• [The problem]: For the data that follows, print the line with "black brick I7:J8", the line with "white brick D4:D5", and all lines between them, exactly as they stand. Omit pictures and add nothing.

• [Source data]:
::::

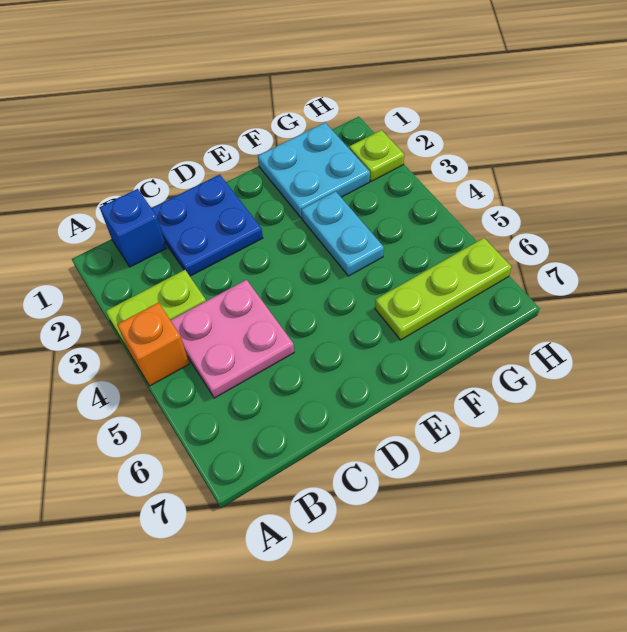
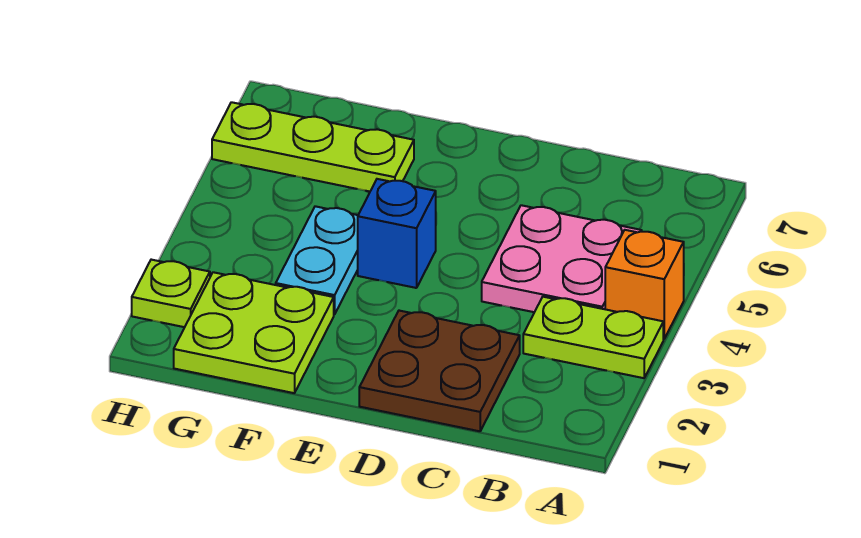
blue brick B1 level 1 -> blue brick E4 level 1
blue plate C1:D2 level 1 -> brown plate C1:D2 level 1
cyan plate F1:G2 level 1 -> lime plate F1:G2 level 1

::::

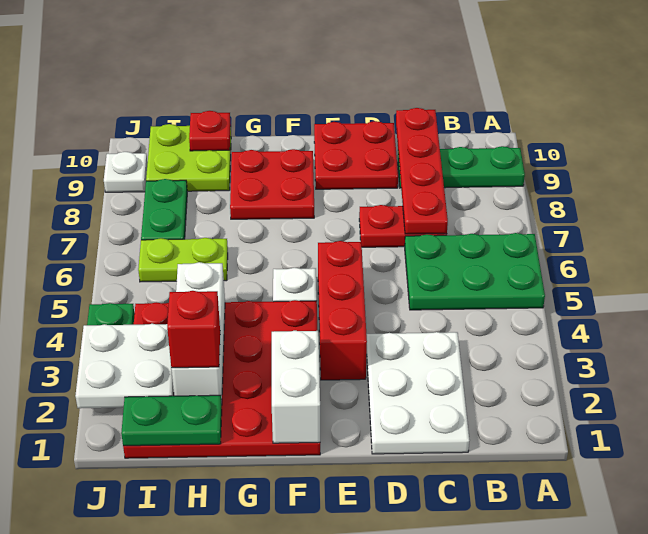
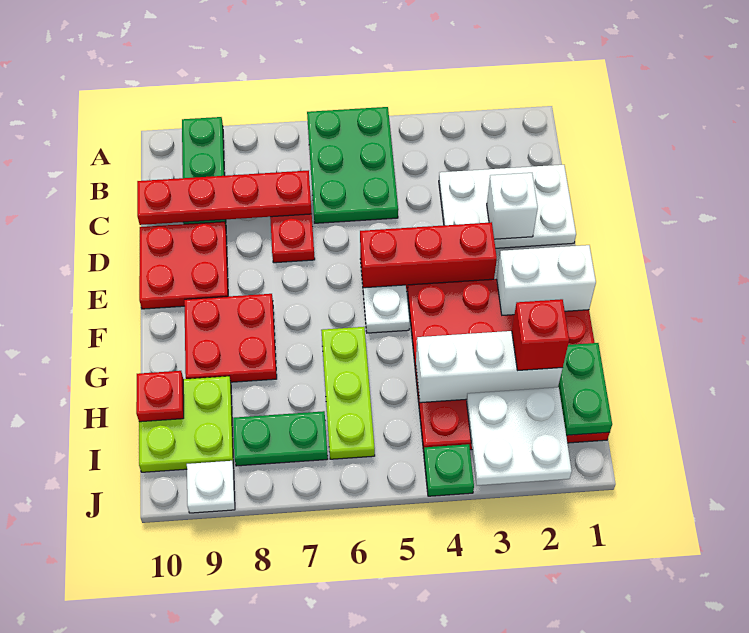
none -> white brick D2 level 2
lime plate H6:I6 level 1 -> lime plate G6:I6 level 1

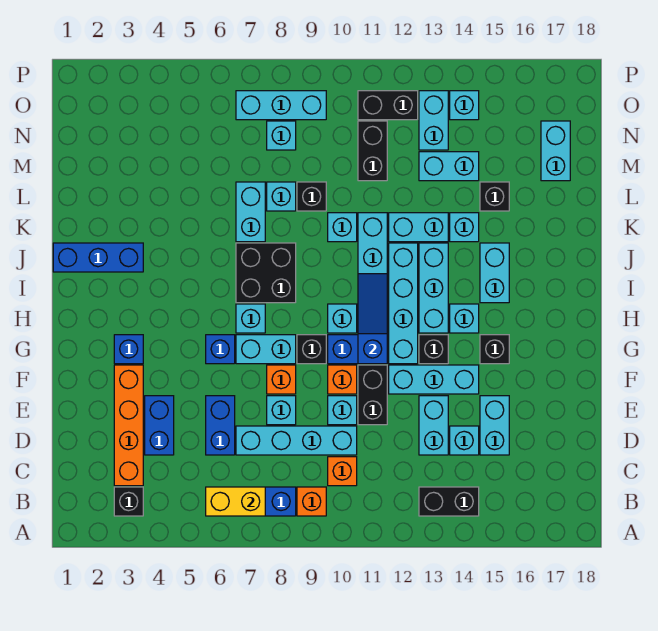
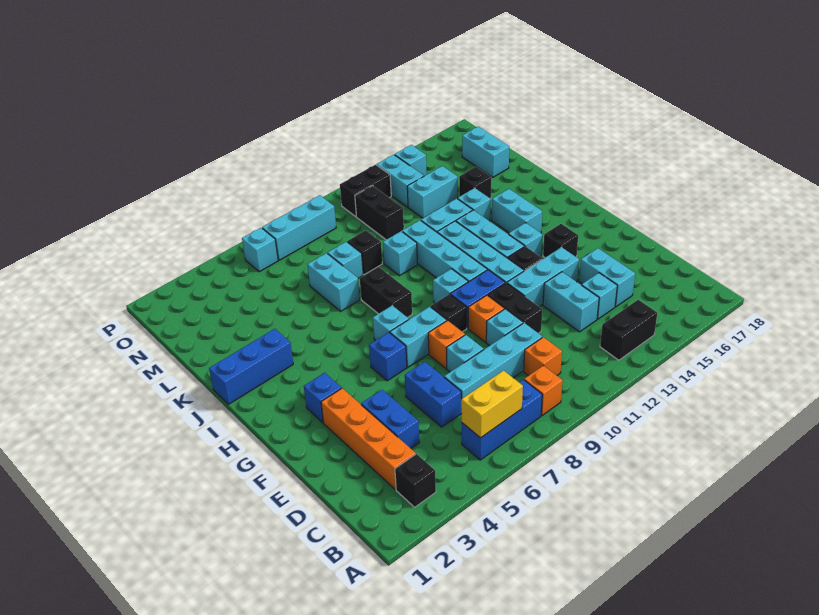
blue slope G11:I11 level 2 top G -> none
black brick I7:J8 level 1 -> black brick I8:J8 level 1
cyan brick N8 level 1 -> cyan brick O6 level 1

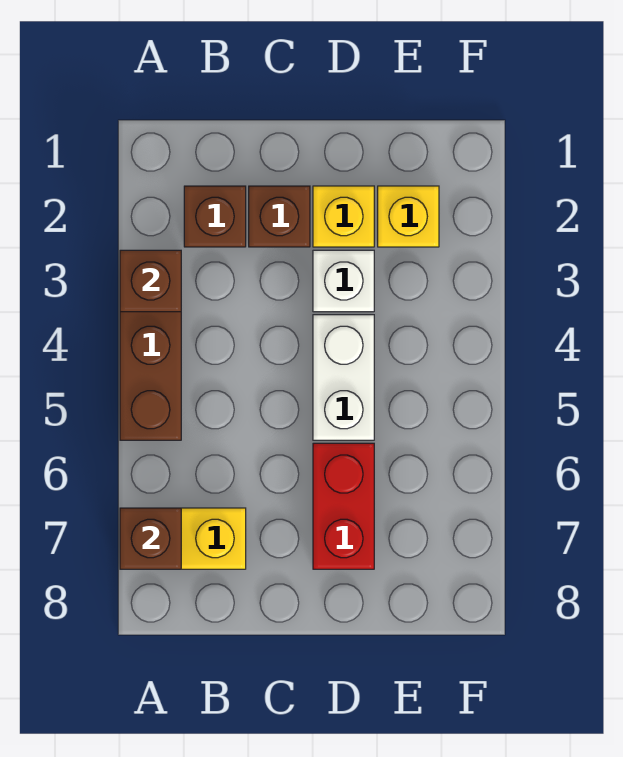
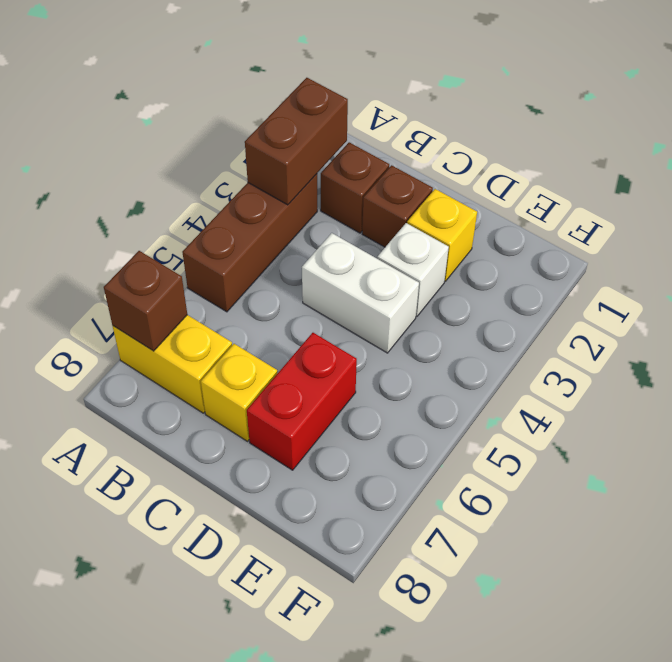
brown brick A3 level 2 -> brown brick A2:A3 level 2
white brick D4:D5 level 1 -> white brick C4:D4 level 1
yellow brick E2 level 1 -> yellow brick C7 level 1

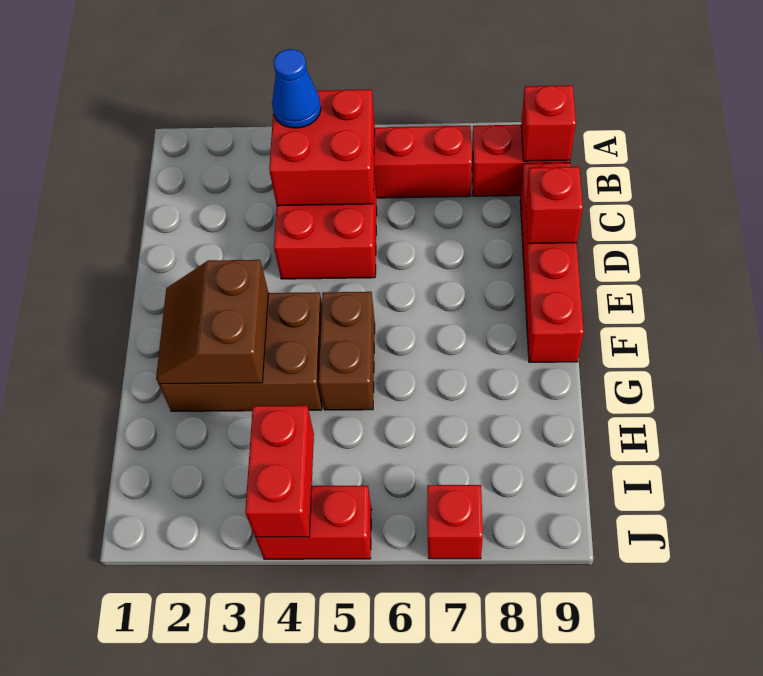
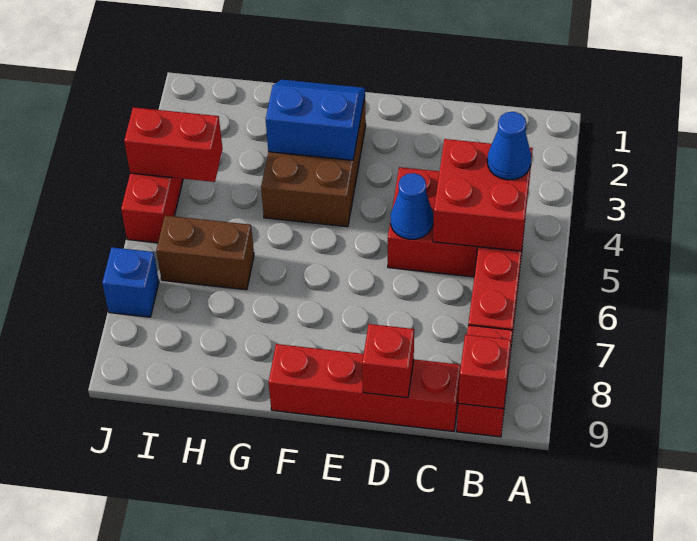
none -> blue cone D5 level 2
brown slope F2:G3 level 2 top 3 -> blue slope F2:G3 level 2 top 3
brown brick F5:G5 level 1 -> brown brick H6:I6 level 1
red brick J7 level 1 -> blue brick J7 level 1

::::

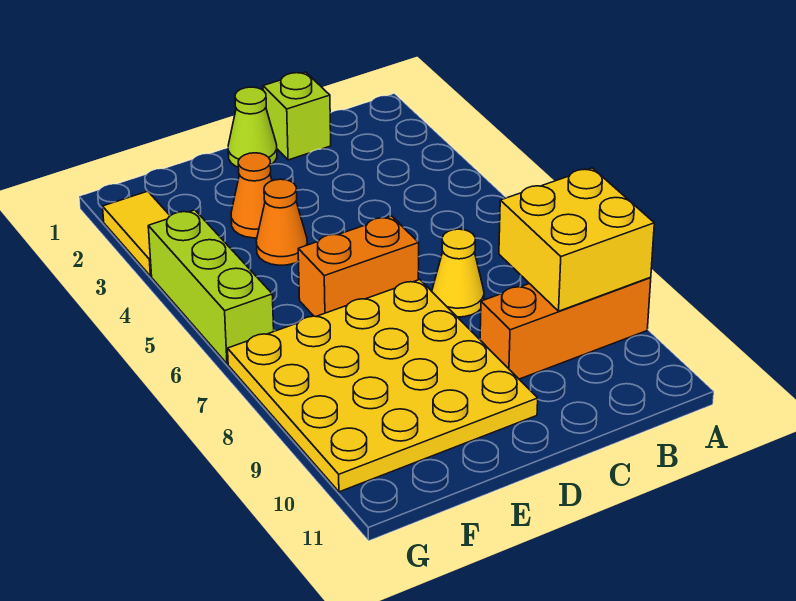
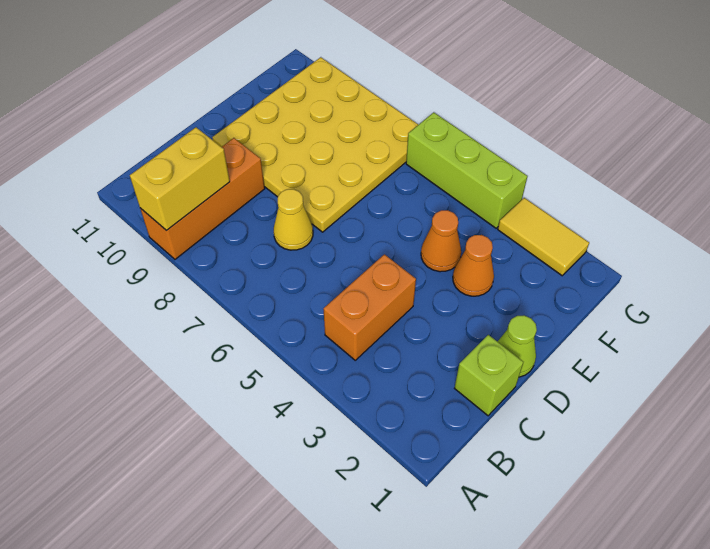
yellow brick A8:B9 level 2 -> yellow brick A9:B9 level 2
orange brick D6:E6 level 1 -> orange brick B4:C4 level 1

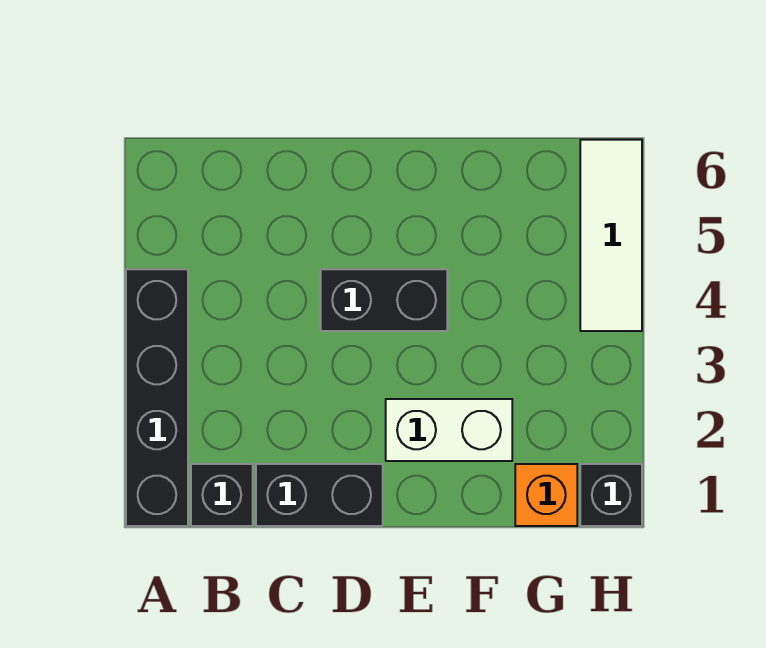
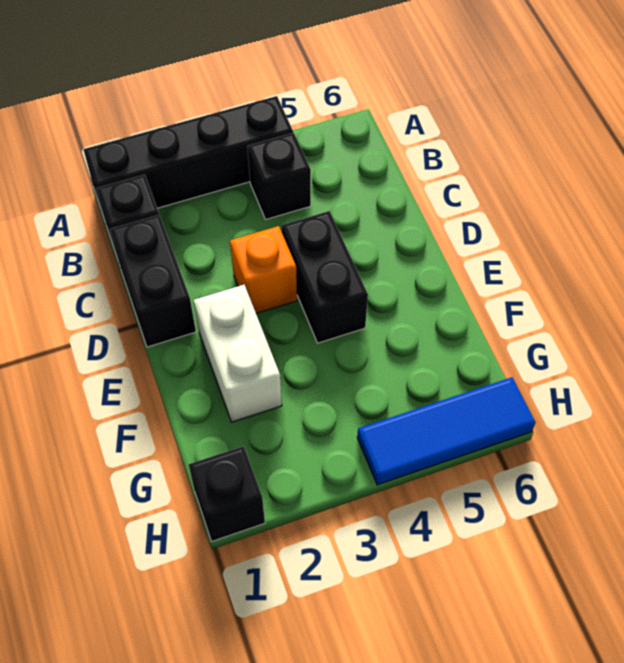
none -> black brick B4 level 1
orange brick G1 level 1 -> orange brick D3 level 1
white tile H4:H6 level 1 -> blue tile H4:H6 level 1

::::

• [Answer to this task]:
black brick I7:J8 level 1 -> black brick I8:J8 level 1
cyan brick N8 level 1 -> cyan brick O6 level 1

brown brick A3 level 2 -> brown brick A2:A3 level 2
white brick D4:D5 level 1 -> white brick C4:D4 level 1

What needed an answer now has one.